Give the line with "red square: (64, 189) -> (63, 58), moved" again, along with every line below it to the end of the records, word for word.

◆ Data for the task ◆
== Segment start ==
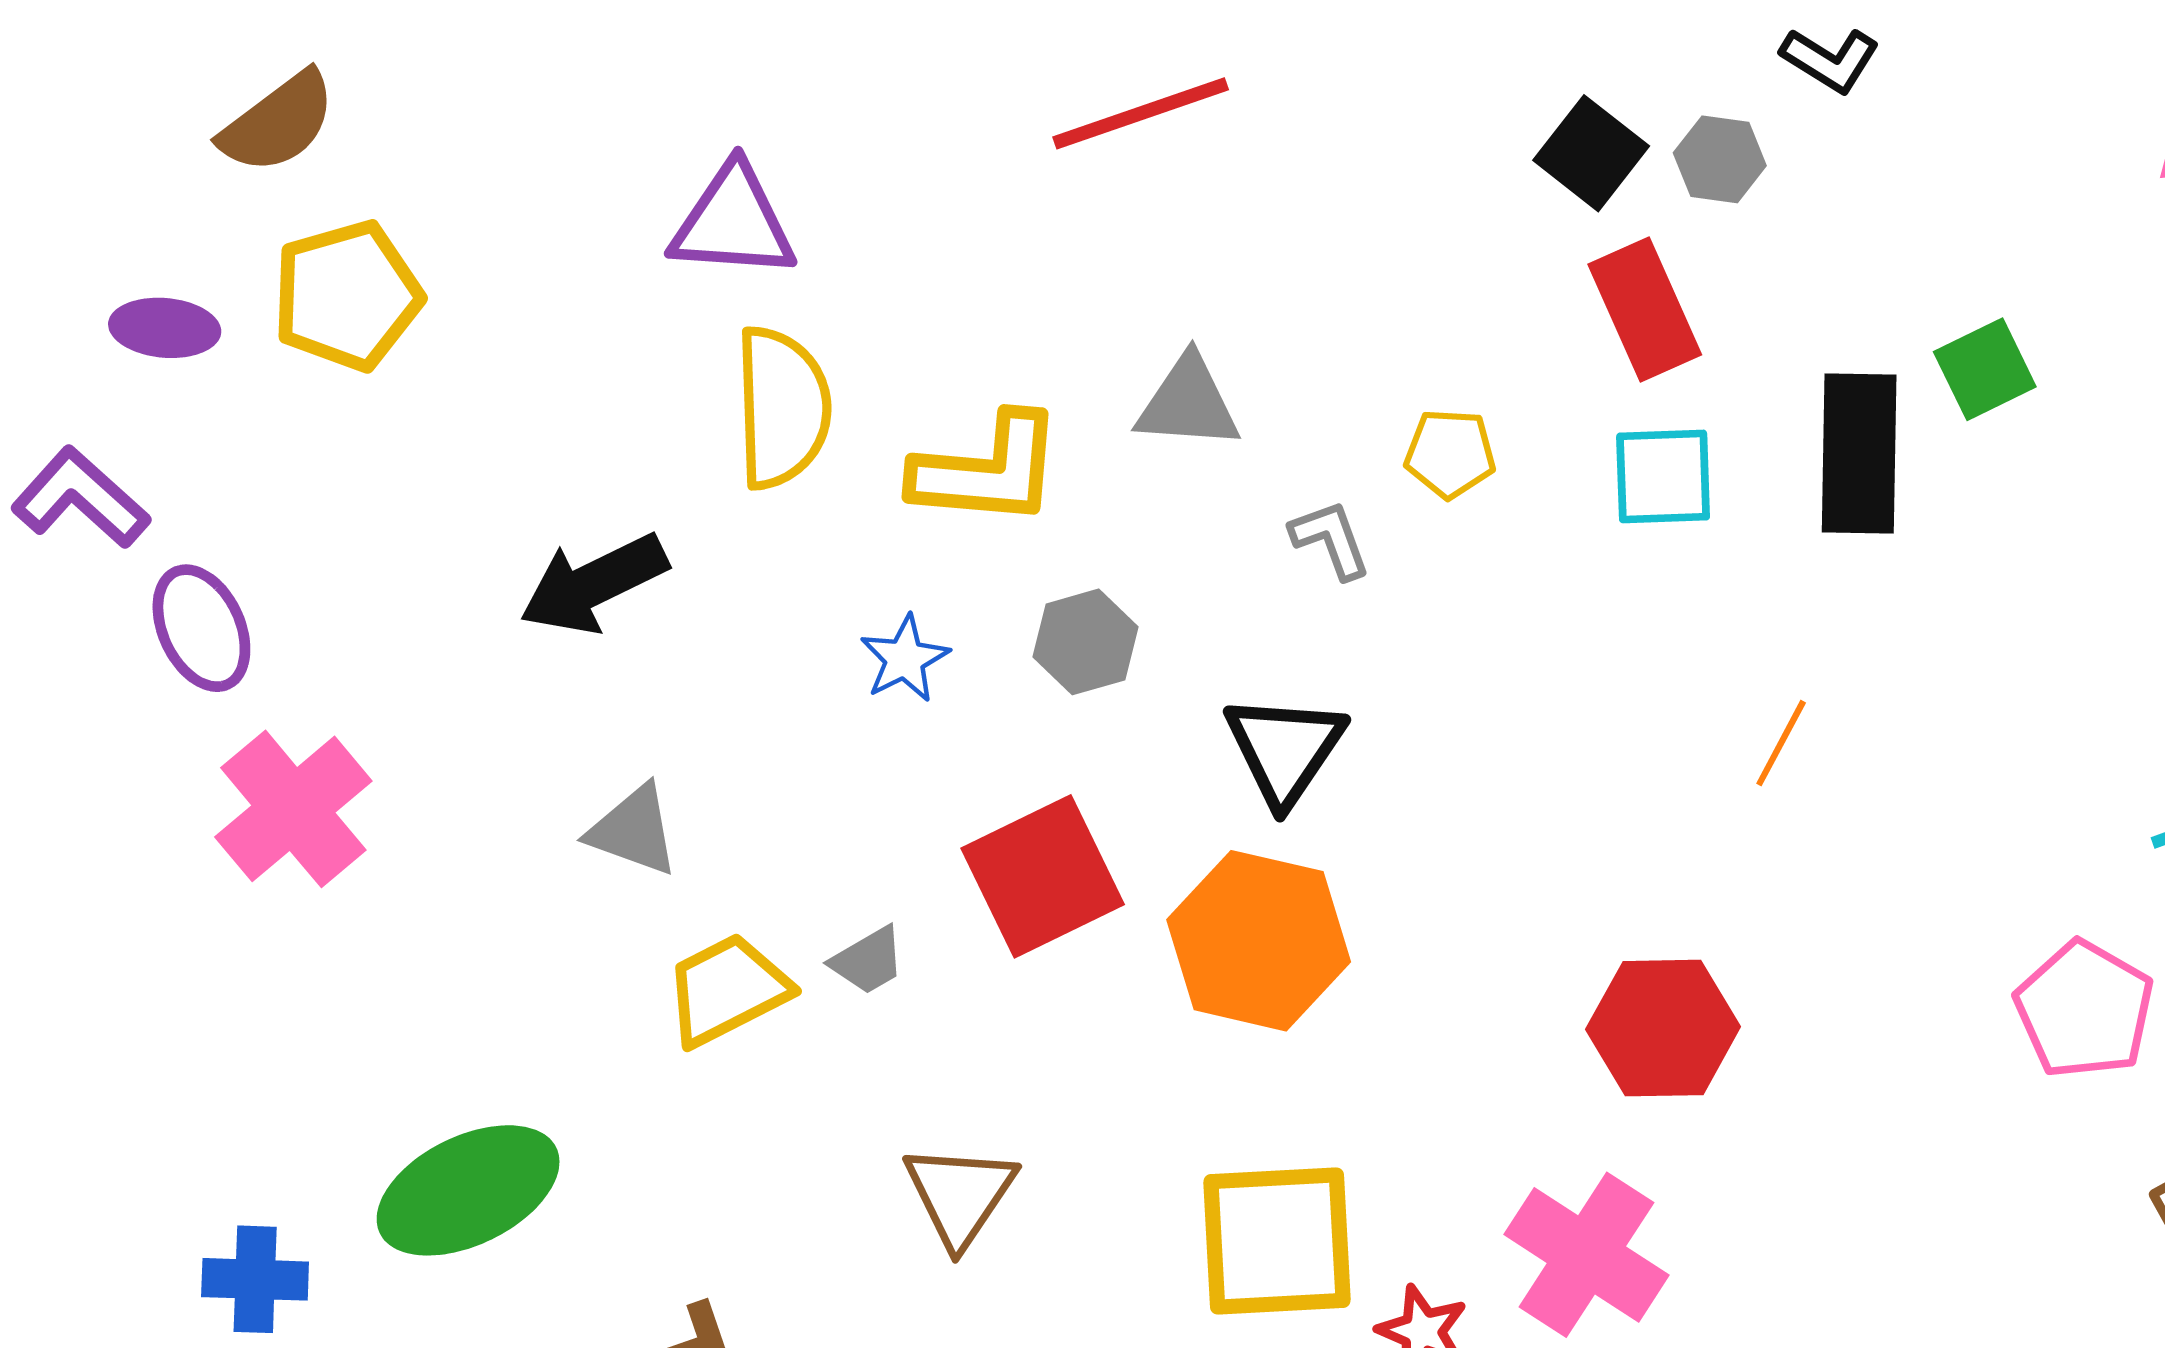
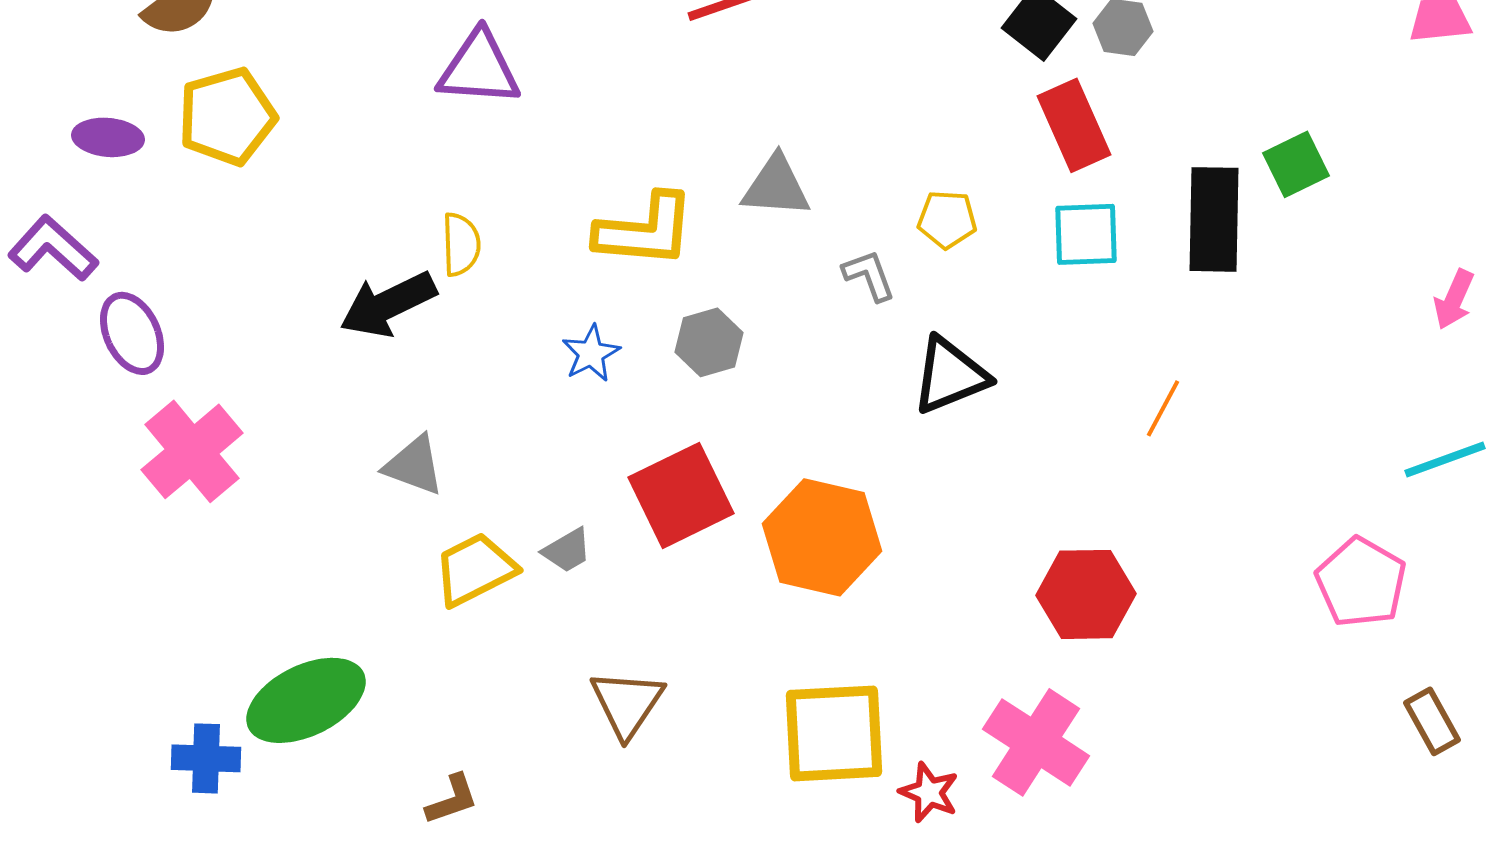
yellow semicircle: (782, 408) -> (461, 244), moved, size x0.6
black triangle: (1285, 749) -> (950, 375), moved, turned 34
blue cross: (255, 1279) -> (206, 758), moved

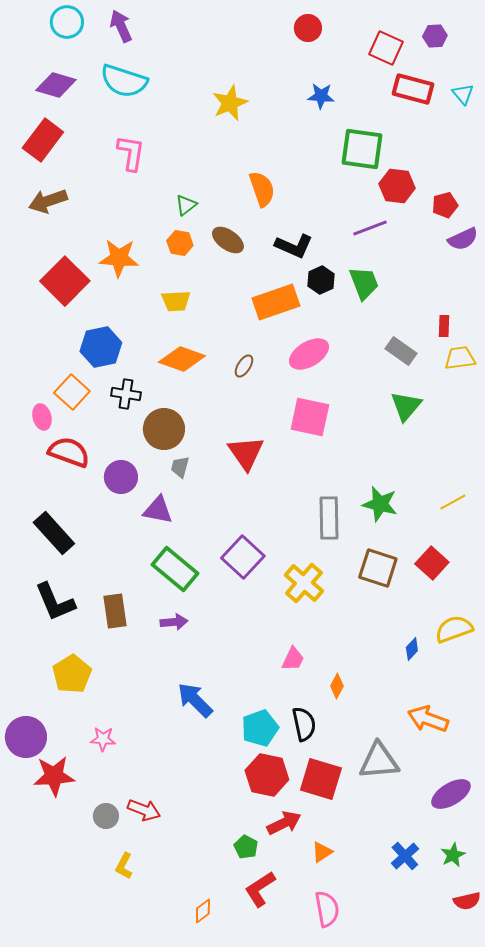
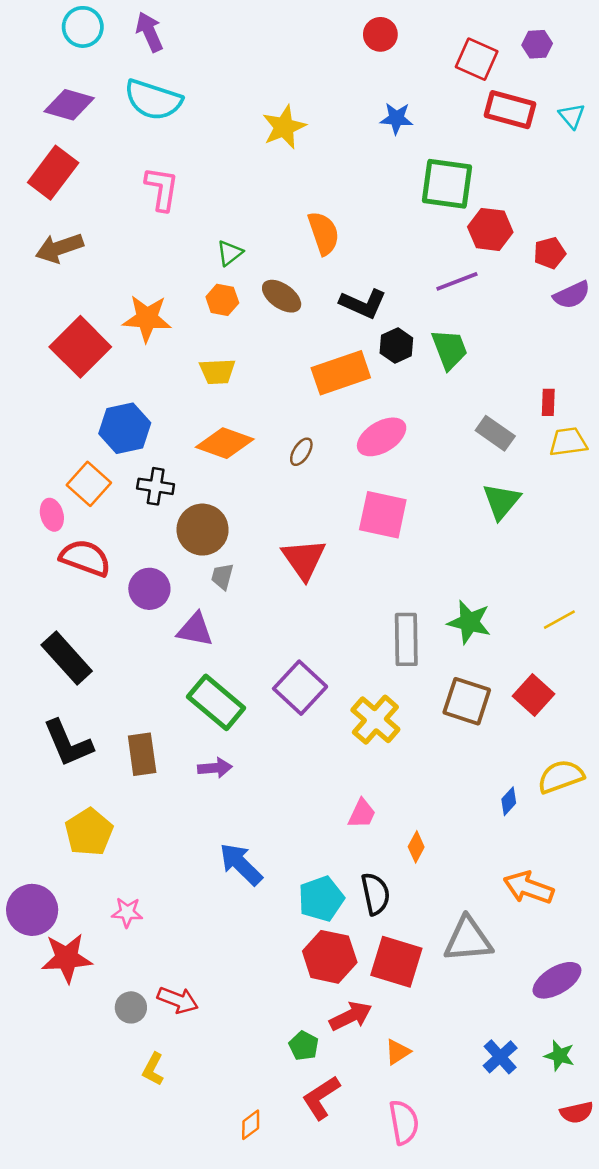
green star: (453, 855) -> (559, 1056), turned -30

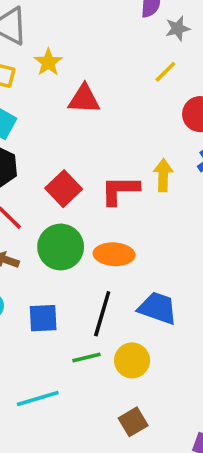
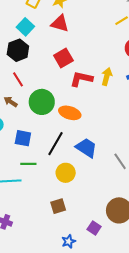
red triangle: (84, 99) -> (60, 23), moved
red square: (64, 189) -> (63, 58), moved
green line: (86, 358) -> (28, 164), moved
== Segment end ==
◆ Solution to the exercise ◆
red square: (64, 189) -> (63, 58), moved
green line: (86, 358) -> (28, 164), moved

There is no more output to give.